#### [ABOUT THIS TASK]
When you reach the line containing "white ball: 5 -> 9", repeat that line and each one after it exactly until the records end, leaving out pictures.

- - - - -

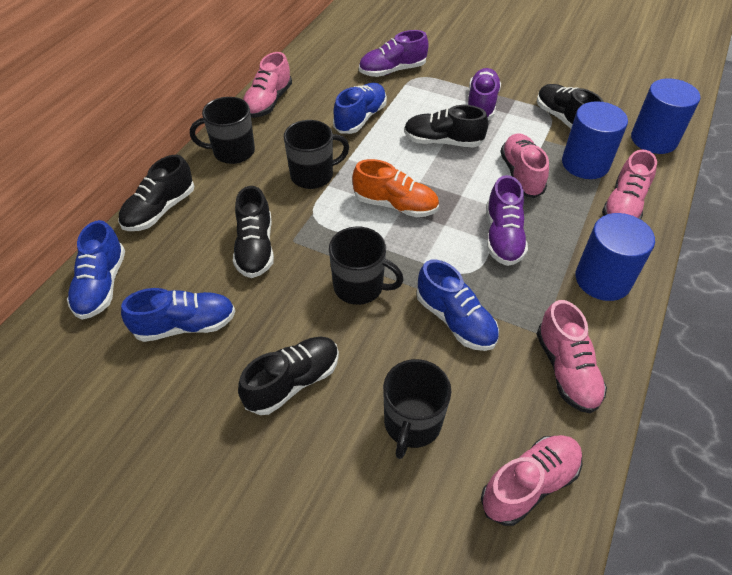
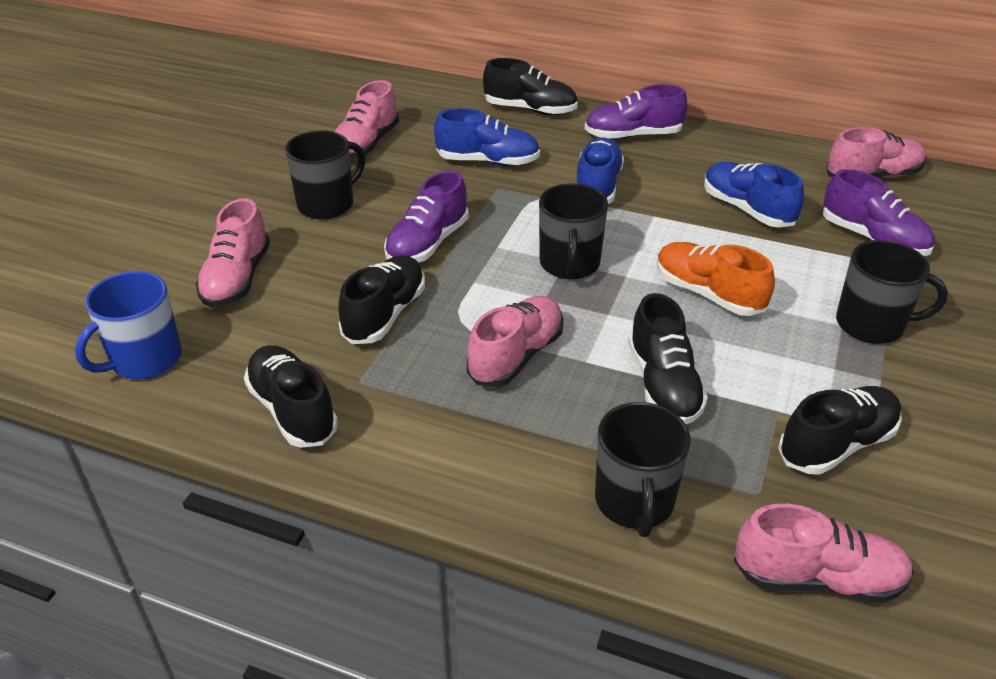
blue cylinder: 3 -> 0
blue mug: 0 -> 1
blue shoe: 4 -> 3

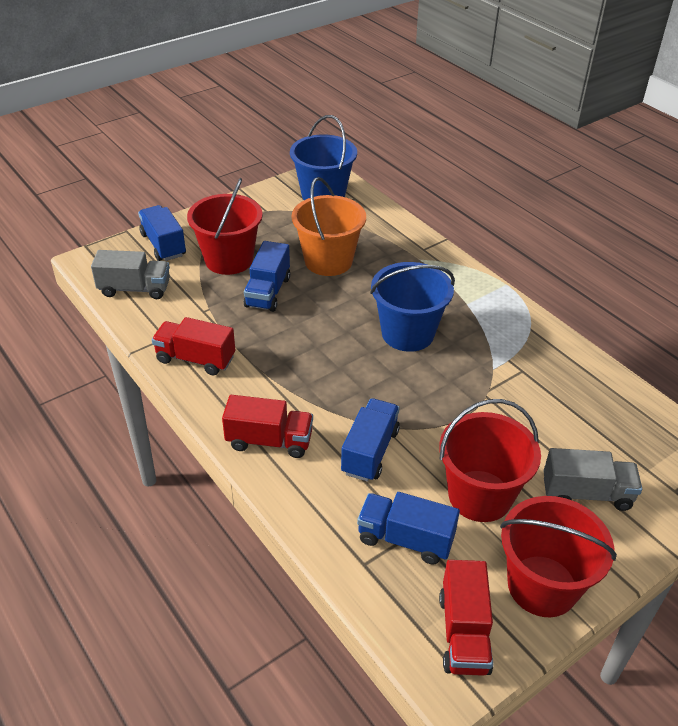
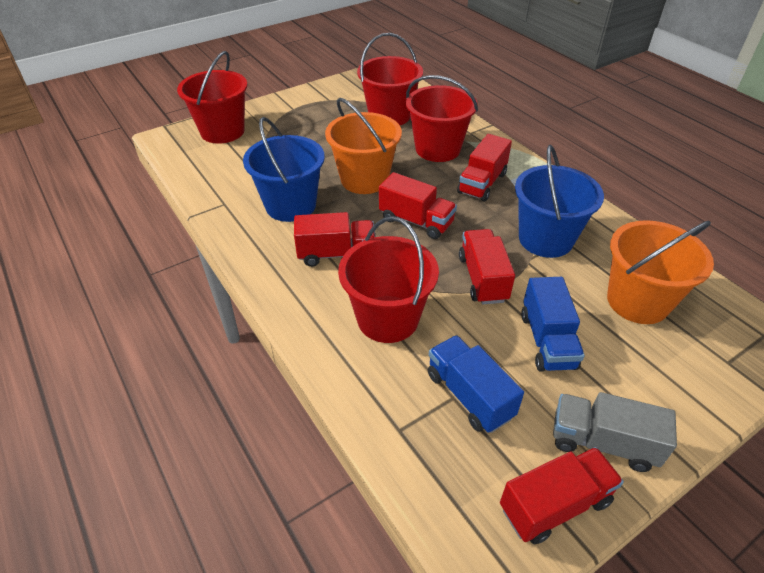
blue truck: 4 -> 2
grey truck: 2 -> 1
orange bucket: 1 -> 2
red bucket: 3 -> 4
red truck: 3 -> 5

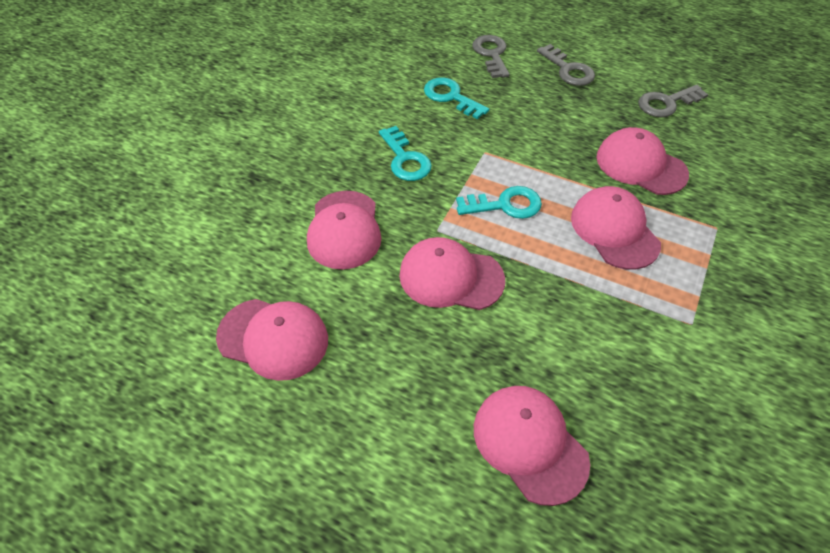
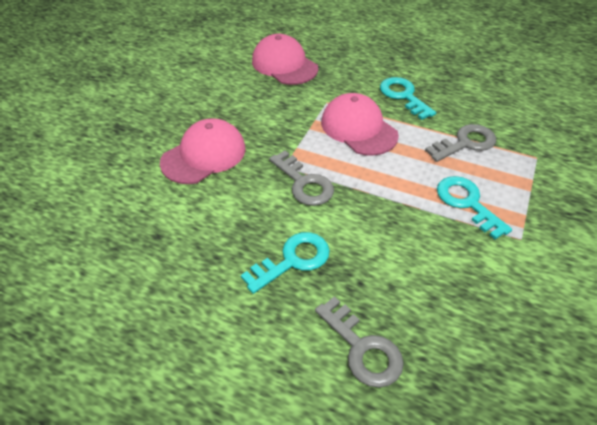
pink cap: 6 -> 3

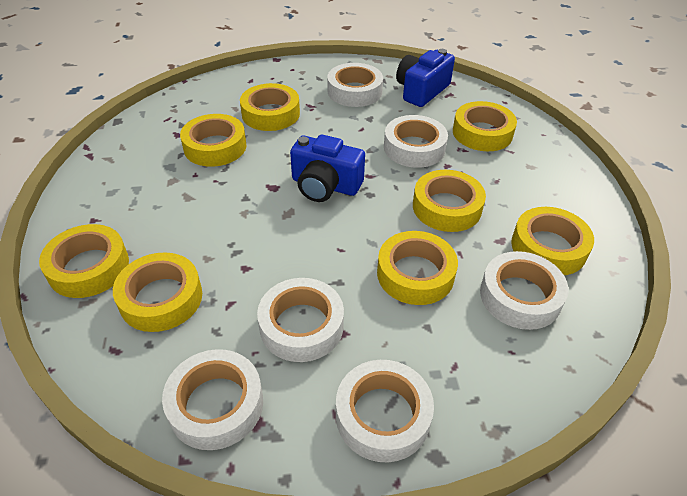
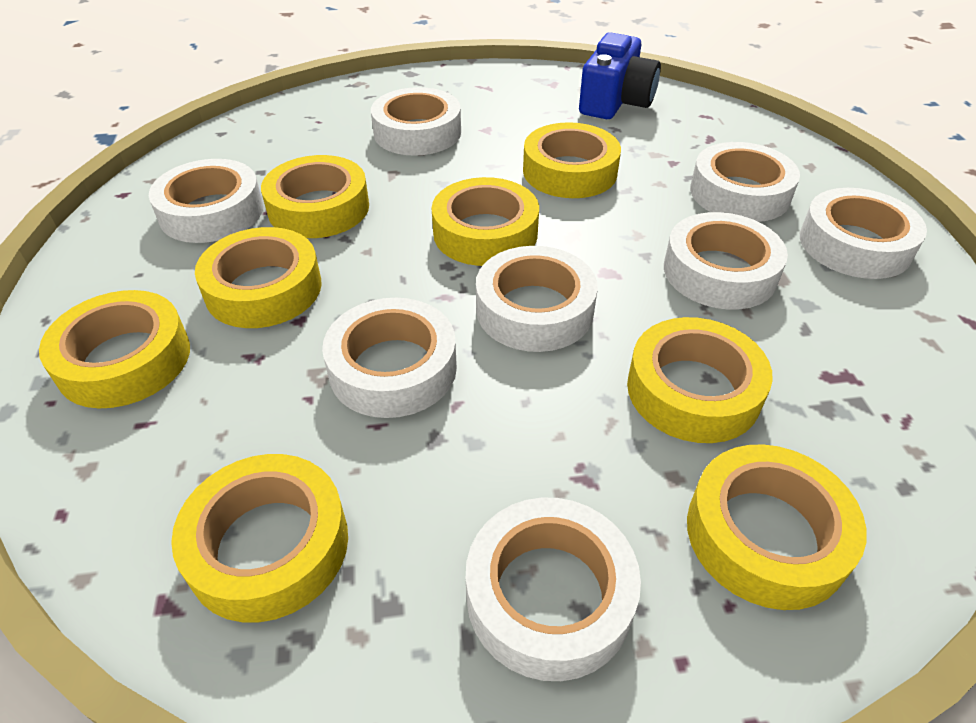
blue camera: 2 -> 1
white tape: 6 -> 8

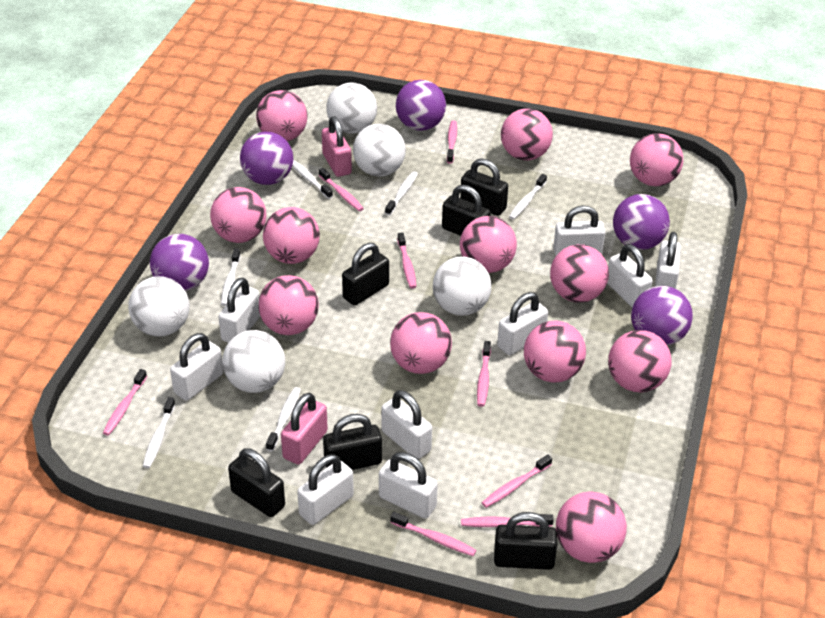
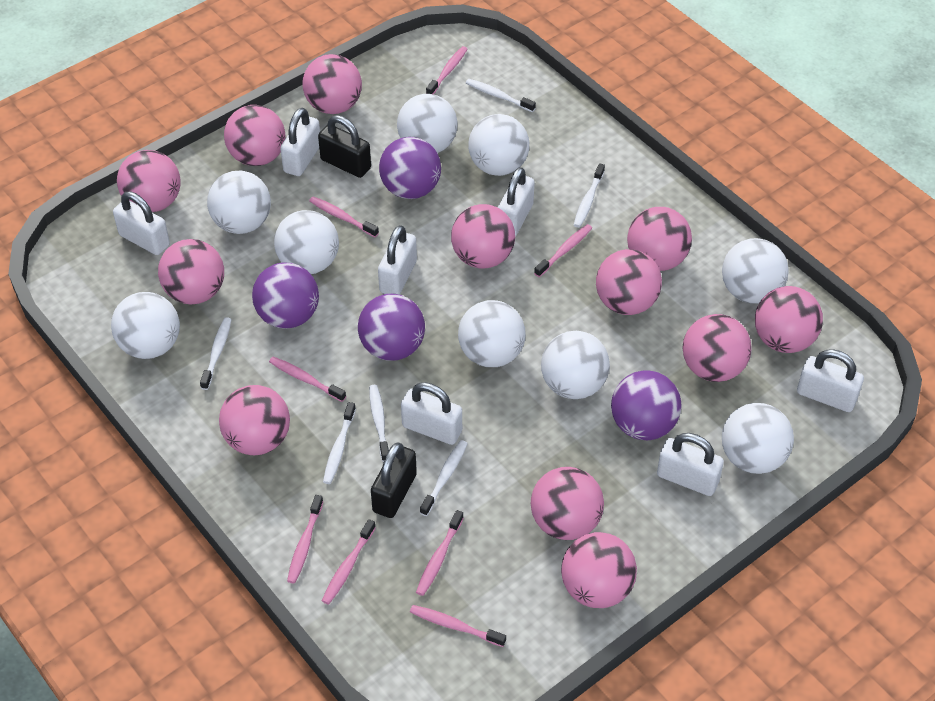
black padlock: 6 -> 2
pink padlock: 2 -> 0
purple ball: 5 -> 4
white ball: 5 -> 9
white padlock: 9 -> 7

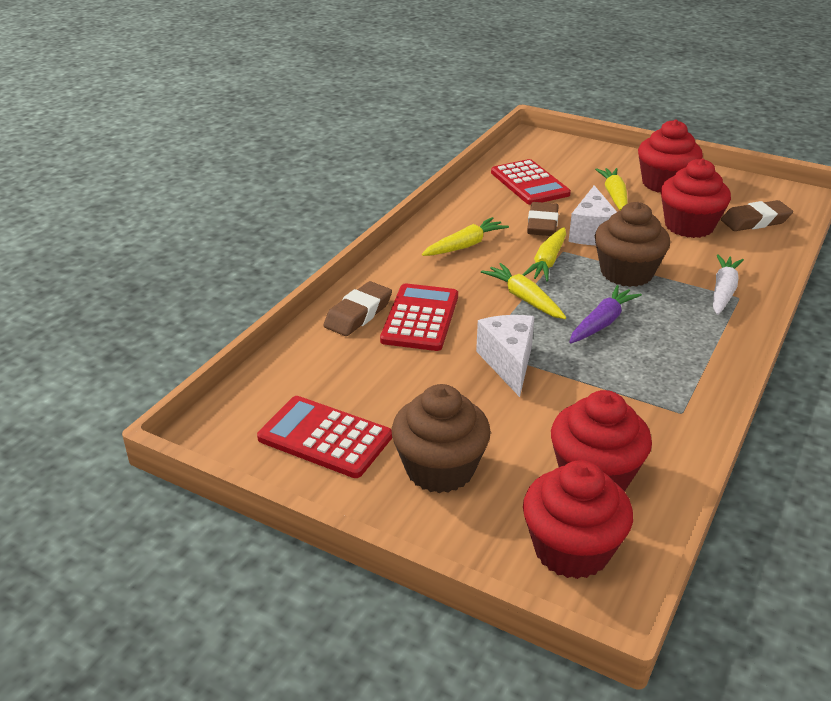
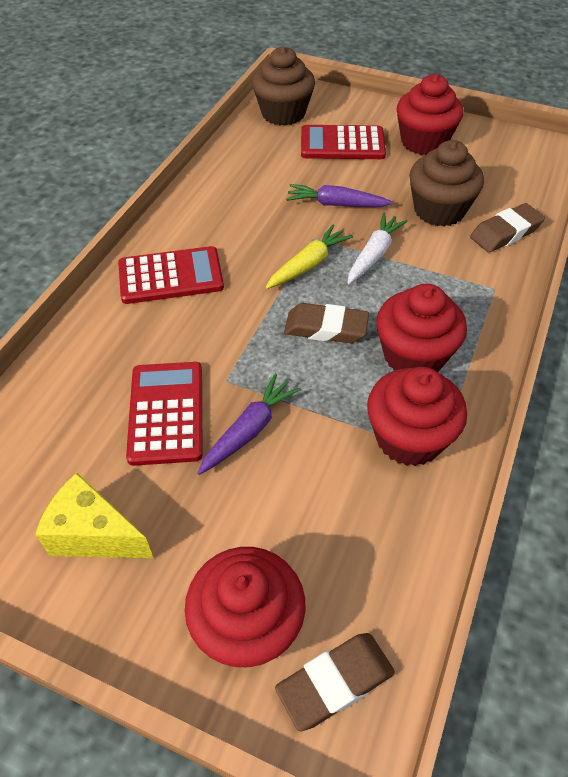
purple carrot: 1 -> 2
white cheese: 2 -> 0
yellow carrot: 4 -> 1
yellow cheese: 0 -> 1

- - - - -

#### [SOLUTION TO THIS PROBLEM]
white ball: 5 -> 9
white padlock: 9 -> 7

purple carrot: 1 -> 2
white cheese: 2 -> 0
yellow carrot: 4 -> 1
yellow cheese: 0 -> 1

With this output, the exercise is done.